TASK GOAL
Write out the lines of every item below word for word, omitting the pictures.

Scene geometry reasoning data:
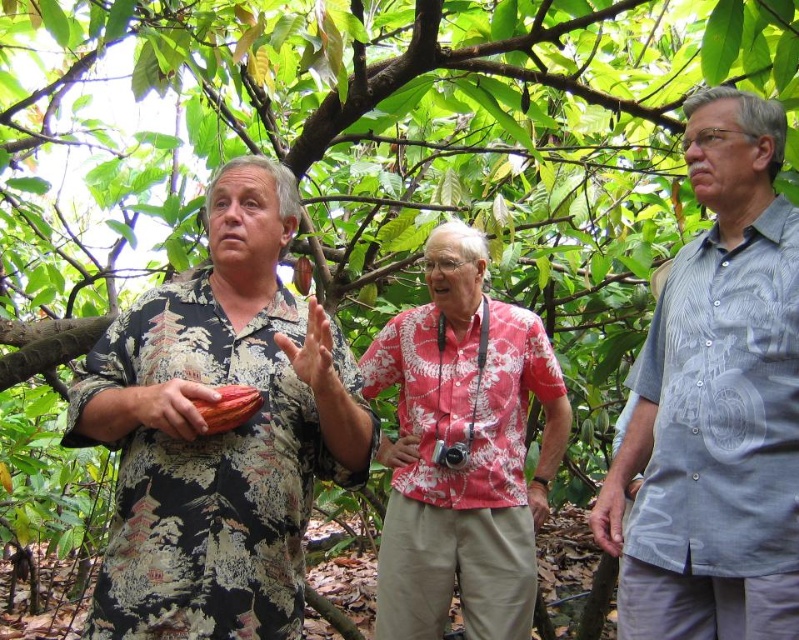
In the scene, there are two people wearing the light blue printed shirt at right and the red floral shirt at center. Which one is positioned more towards the east if the sun is setting in the west?

The light blue printed shirt at right is to the right of the red floral shirt at center, so if the sun is setting in the west, the light blue printed shirt at right would be positioned more towards the east since it is on the right side facing the direction of the setting sun.

You are a photographer trying to capture a group photo of the three individuals under the tree. You notice two shirts at the center of the image, one brown floral shirt at center and a red floral shirt at center. Which shirt should you focus on to ensure it appears larger in the photo?

The red floral shirt at center is larger in size compared to the brown floral shirt at center, so focusing on the red floral shirt at center will make it appear larger in the photo.

You are a photographer trying to frame a group photo of the two people in the scene. The brown floral shirt at center and the light blue printed shirt at right are standing side by side. Which person should you position closer to the camera to ensure both appear equally tall in the photo?

You should position the brown floral shirt at center closer to the camera because the brown floral shirt at center is not as tall as light blue printed shirt at right, so moving them closer will make them appear taller in the photo.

EXERCISE SOLUTION
In the scene, there are two people wearing the light blue printed shirt at right and the red floral shirt at center. Which one is positioned more towards the east if the sun is setting in the west?

The light blue printed shirt at right is to the right of the red floral shirt at center, so if the sun is setting in the west, the light blue printed shirt at right would be positioned more towards the east since it is on the right side facing the direction of the setting sun.

You are a photographer trying to capture a group photo of the three individuals under the tree. You notice two shirts at the center of the image, one brown floral shirt at center and a red floral shirt at center. Which shirt should you focus on to ensure it appears larger in the photo?

The red floral shirt at center is larger in size compared to the brown floral shirt at center, so focusing on the red floral shirt at center will make it appear larger in the photo.

You are a photographer trying to frame a group photo of the two people in the scene. The brown floral shirt at center and the light blue printed shirt at right are standing side by side. Which person should you position closer to the camera to ensure both appear equally tall in the photo?

You should position the brown floral shirt at center closer to the camera because the brown floral shirt at center is not as tall as light blue printed shirt at right, so moving them closer will make them appear taller in the photo.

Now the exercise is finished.